For this exercise, restate every line below word for word and drop the images.

[[ Data provided open ]]

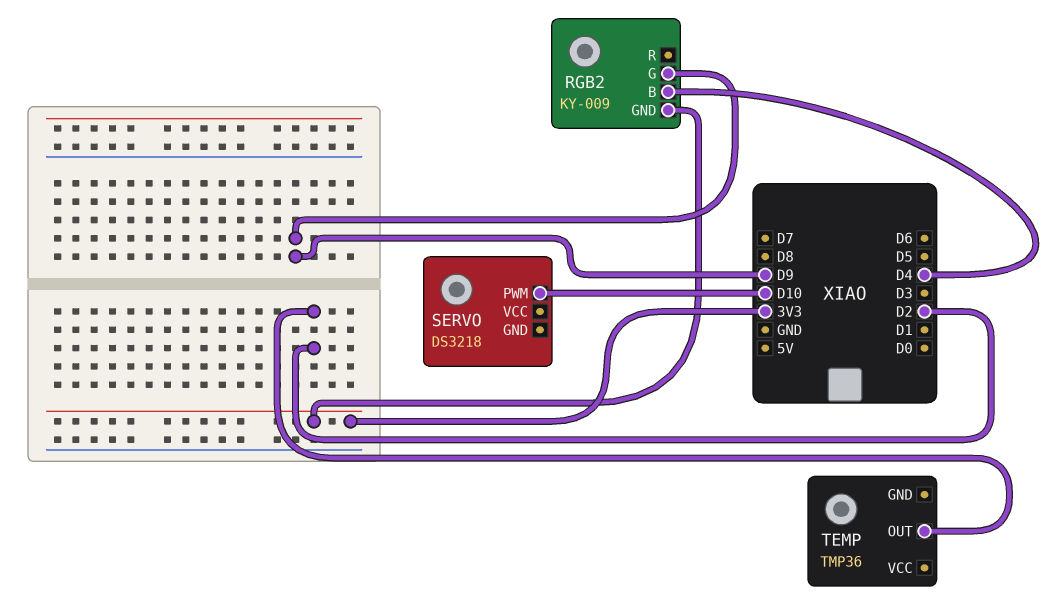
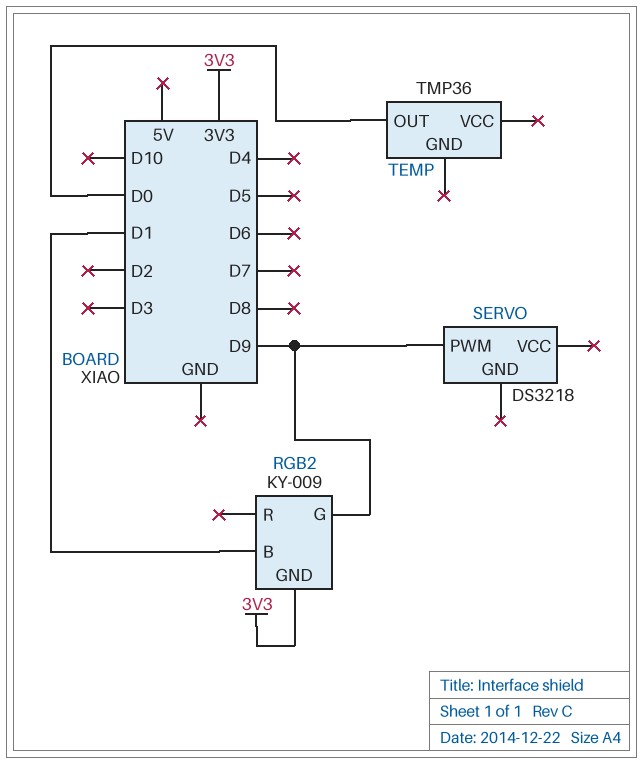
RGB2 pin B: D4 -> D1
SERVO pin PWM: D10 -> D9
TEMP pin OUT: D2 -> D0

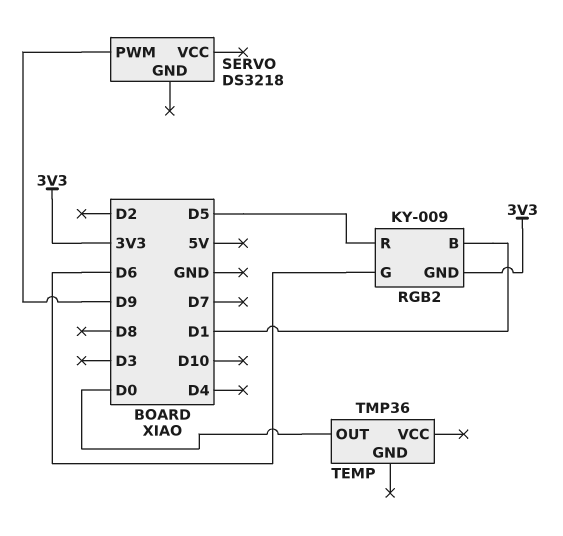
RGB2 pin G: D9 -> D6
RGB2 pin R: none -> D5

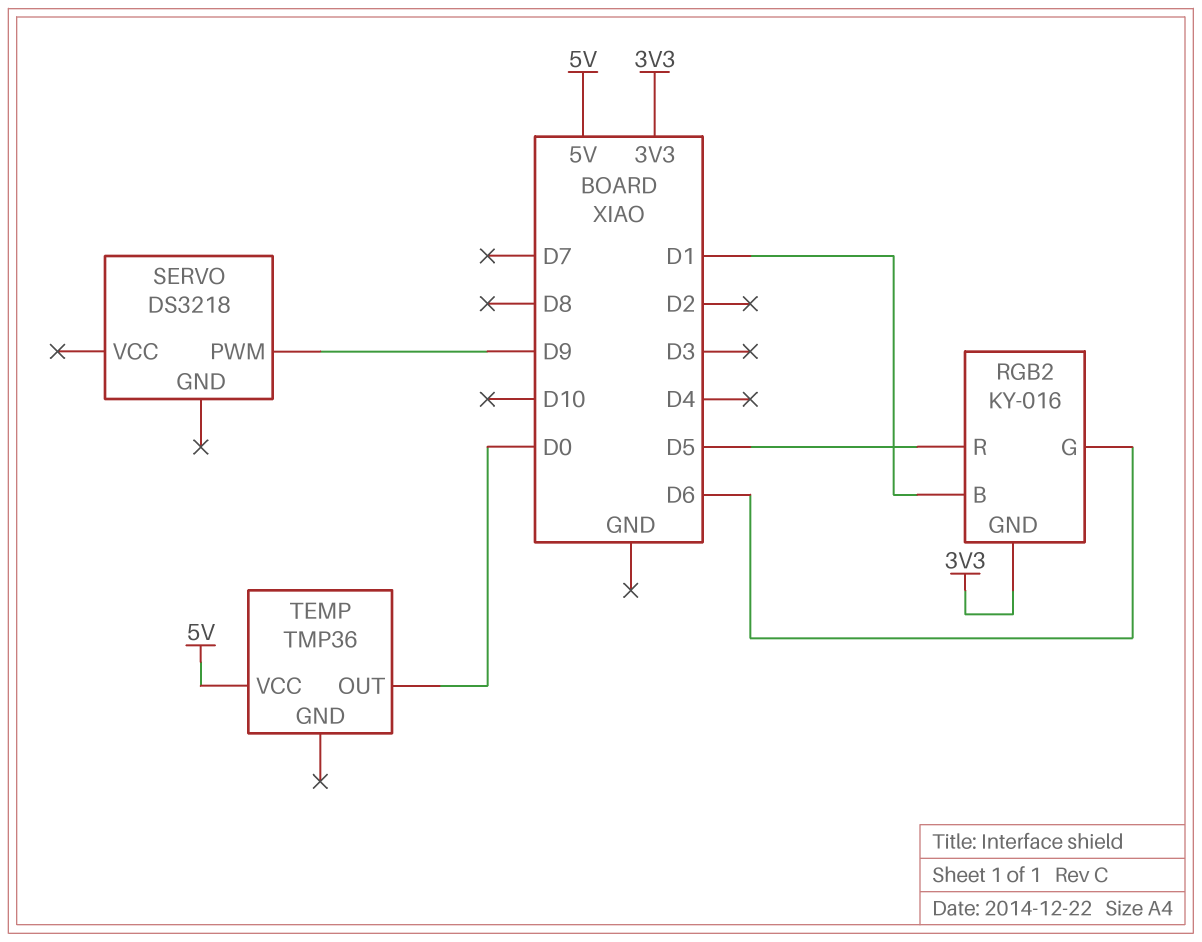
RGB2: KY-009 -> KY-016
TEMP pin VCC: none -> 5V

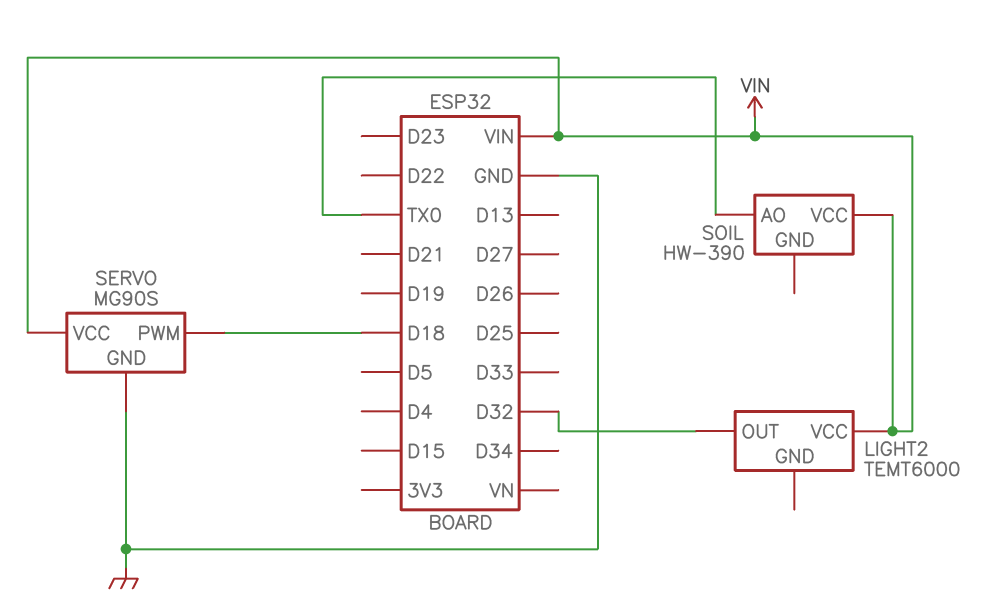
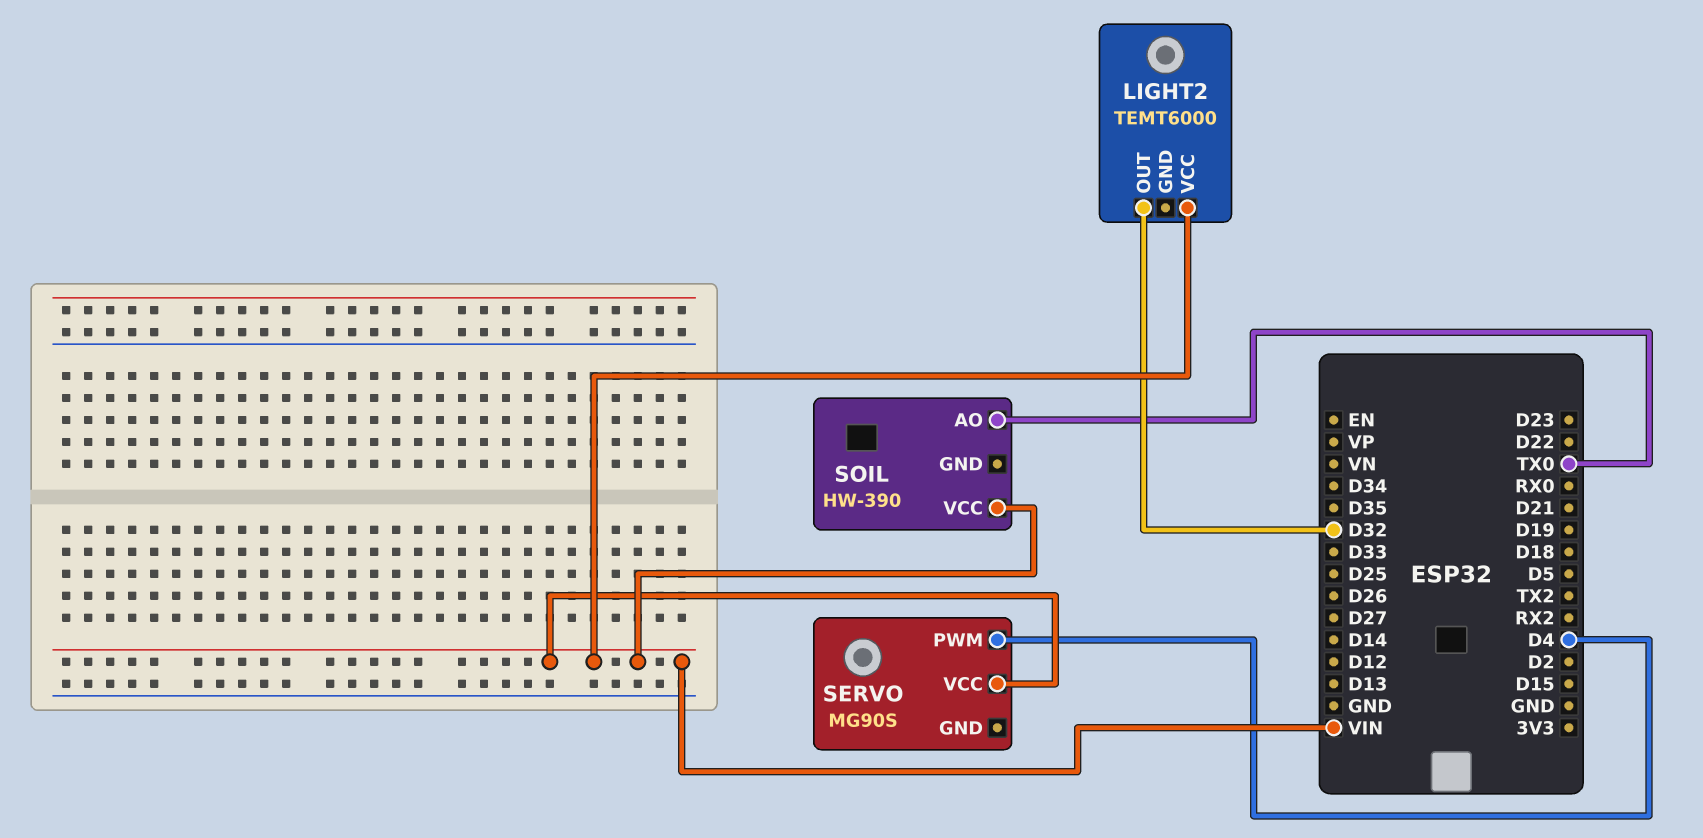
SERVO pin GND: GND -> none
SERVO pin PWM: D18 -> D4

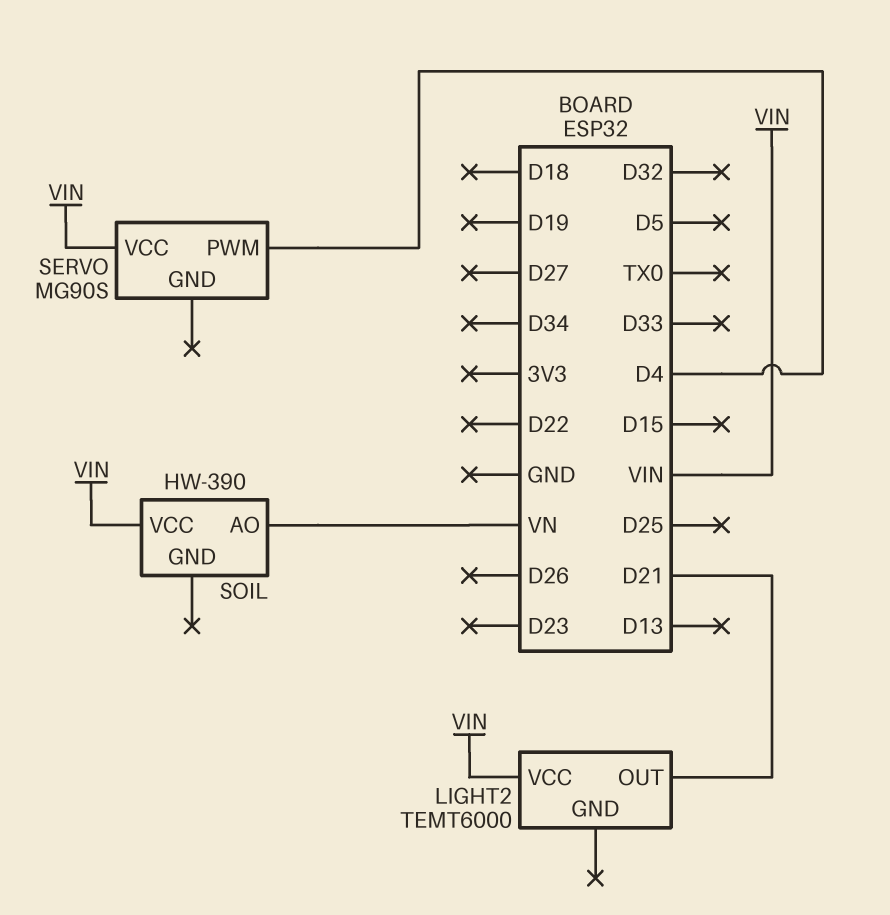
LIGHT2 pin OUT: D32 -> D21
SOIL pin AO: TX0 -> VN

[[ Data provided closed ]]

> [Written reply]:
RGB2 pin B: D4 -> D1
SERVO pin PWM: D10 -> D9
TEMP pin OUT: D2 -> D0

RGB2 pin G: D9 -> D6
RGB2 pin R: none -> D5

RGB2: KY-009 -> KY-016
TEMP pin VCC: none -> 5V

SERVO pin GND: GND -> none
SERVO pin PWM: D18 -> D4

LIGHT2 pin OUT: D32 -> D21
SOIL pin AO: TX0 -> VN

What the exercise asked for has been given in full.